- **BRIEF**
Tally the lines of the material that contain the word "ellipse", and state only the resulting number.

--- Start PROVIDED MATERIAL ---

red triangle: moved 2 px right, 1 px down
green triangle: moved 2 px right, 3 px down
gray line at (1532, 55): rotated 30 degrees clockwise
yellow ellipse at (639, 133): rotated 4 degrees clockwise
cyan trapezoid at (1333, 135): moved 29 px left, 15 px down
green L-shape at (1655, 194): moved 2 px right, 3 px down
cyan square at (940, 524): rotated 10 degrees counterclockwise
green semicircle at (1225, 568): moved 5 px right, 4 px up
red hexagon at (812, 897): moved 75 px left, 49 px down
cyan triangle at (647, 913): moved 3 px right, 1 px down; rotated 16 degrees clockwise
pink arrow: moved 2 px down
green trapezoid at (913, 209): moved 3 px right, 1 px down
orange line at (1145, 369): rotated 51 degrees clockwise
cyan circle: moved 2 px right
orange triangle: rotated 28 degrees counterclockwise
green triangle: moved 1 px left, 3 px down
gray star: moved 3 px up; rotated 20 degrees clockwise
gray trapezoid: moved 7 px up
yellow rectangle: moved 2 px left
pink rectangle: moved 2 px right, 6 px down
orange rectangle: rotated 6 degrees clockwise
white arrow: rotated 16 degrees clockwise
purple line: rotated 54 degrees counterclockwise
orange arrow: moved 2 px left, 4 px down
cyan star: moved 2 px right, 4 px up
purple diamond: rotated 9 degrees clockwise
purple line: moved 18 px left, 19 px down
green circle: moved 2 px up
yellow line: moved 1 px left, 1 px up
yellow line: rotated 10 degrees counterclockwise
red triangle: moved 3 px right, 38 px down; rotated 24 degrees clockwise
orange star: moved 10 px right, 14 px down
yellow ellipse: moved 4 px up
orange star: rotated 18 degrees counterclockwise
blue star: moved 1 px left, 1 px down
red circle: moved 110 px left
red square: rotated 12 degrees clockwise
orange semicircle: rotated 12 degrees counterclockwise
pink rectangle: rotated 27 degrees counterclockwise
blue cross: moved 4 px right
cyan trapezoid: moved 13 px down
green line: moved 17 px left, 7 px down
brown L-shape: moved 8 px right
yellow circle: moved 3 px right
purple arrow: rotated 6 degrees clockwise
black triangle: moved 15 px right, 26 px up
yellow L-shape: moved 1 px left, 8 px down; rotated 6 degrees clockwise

--- End PROVIDED MATERIAL ---

- **THE ANSWER**
2